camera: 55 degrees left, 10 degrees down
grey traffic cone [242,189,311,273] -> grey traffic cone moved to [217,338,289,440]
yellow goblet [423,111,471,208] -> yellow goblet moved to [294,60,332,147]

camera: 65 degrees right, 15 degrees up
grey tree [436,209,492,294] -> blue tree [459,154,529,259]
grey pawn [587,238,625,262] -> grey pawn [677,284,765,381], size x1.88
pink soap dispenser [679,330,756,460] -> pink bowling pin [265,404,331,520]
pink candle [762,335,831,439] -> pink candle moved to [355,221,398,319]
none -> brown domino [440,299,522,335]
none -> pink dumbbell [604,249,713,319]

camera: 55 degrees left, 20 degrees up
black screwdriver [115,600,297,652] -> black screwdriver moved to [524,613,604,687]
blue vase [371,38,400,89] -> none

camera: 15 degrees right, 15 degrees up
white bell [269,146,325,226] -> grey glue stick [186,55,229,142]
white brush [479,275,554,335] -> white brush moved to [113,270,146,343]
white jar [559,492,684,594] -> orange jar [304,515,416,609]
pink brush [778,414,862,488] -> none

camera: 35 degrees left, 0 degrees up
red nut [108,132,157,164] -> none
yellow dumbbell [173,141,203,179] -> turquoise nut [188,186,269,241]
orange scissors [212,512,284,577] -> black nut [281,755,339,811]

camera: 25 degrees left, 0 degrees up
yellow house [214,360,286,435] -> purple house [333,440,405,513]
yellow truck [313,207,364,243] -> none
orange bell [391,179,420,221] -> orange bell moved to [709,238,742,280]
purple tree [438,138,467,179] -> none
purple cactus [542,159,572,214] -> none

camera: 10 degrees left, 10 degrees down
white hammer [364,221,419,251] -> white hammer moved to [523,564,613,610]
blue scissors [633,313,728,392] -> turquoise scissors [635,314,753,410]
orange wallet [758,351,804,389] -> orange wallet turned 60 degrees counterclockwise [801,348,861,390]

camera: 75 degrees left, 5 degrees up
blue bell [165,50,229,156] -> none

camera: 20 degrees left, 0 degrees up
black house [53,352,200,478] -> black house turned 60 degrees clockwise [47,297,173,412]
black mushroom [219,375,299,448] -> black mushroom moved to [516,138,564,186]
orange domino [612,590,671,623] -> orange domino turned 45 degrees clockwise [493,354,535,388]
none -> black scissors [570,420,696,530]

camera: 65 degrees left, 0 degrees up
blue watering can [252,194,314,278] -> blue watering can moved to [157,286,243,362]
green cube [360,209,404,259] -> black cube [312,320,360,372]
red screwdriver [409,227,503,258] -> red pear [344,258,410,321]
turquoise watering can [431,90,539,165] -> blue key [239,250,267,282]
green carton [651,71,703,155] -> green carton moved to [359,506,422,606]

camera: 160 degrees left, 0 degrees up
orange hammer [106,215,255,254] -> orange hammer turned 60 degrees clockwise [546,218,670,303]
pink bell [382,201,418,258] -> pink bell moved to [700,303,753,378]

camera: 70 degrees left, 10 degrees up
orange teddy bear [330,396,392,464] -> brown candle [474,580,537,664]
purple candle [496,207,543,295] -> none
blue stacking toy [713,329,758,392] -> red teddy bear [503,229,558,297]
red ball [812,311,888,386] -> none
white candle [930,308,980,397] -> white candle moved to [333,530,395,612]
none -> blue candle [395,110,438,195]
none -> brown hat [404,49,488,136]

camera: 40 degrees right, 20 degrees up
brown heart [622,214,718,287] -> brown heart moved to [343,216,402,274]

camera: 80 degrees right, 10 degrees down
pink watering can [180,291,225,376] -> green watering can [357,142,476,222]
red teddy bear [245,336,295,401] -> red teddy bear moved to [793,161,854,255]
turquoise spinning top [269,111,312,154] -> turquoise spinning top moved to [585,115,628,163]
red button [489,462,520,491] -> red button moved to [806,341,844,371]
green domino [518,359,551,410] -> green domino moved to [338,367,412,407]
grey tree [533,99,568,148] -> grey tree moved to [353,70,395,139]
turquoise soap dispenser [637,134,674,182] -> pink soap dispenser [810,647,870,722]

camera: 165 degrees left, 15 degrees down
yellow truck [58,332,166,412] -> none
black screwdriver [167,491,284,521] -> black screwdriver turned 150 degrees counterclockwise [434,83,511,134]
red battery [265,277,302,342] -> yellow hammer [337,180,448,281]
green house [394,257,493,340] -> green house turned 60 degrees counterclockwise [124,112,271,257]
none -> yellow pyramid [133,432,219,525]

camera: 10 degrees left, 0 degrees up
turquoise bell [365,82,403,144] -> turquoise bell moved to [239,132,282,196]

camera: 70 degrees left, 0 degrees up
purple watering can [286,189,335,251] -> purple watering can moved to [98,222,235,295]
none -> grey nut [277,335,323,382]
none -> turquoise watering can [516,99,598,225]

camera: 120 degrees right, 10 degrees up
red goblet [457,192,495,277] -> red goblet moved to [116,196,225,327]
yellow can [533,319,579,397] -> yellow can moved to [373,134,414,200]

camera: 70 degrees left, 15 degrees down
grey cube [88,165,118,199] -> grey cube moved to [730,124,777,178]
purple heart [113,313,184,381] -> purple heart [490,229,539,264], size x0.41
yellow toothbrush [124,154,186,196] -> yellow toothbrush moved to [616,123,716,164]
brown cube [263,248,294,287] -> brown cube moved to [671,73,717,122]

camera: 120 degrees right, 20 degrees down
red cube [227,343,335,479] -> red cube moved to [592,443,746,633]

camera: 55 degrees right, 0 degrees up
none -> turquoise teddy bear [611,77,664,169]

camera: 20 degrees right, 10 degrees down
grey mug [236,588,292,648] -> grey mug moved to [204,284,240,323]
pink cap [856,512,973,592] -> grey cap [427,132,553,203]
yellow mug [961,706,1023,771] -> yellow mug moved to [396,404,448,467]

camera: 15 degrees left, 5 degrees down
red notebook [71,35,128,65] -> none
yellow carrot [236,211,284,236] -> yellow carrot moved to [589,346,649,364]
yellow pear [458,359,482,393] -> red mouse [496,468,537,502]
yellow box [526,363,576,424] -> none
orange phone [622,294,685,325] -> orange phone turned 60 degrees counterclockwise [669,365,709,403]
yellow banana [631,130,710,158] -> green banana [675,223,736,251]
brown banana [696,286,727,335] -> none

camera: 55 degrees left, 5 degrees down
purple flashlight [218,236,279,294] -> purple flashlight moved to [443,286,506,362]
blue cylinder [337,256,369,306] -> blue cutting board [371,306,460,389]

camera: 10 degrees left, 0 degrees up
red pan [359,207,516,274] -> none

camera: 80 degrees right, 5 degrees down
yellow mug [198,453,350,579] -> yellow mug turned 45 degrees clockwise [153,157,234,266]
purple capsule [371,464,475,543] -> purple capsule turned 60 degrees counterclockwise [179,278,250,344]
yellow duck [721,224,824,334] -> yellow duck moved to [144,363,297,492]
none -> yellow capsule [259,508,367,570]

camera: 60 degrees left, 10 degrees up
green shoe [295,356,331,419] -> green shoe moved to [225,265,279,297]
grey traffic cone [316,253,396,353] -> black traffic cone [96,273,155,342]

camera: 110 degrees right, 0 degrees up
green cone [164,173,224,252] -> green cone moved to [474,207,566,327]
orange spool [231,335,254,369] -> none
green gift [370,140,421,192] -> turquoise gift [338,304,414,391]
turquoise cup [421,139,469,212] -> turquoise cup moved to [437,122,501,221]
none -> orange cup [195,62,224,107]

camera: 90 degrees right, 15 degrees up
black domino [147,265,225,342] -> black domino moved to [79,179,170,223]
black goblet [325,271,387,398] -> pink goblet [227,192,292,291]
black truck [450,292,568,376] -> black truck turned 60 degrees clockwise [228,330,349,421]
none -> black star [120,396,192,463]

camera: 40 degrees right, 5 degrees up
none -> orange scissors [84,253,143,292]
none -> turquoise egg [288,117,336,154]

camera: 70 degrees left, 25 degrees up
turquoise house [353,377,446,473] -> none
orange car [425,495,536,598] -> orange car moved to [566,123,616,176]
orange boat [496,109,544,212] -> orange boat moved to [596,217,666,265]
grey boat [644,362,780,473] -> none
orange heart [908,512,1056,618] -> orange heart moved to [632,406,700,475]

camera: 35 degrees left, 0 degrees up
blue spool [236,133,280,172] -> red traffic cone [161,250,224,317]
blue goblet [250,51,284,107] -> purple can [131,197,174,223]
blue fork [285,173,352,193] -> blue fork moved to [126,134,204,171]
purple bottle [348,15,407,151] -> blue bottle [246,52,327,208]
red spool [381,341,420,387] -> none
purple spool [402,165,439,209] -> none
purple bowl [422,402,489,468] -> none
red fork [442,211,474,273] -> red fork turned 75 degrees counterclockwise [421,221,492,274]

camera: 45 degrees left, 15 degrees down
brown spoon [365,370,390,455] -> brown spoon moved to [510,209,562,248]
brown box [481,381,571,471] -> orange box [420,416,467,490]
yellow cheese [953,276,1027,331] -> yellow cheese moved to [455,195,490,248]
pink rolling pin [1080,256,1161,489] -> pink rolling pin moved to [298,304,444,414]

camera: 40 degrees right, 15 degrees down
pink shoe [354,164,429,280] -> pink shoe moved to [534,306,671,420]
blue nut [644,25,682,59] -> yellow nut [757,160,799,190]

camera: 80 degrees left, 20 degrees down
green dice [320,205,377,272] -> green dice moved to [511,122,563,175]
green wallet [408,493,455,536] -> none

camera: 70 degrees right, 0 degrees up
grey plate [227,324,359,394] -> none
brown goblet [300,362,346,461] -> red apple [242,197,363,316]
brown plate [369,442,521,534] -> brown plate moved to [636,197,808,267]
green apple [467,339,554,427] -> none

========

Whenever the word "fork" shows up in a line of the entries, list that line.

Exercise solution ::
blue fork [285,173,352,193] -> blue fork moved to [126,134,204,171]
red fork [442,211,474,273] -> red fork turned 75 degrees counterclockwise [421,221,492,274]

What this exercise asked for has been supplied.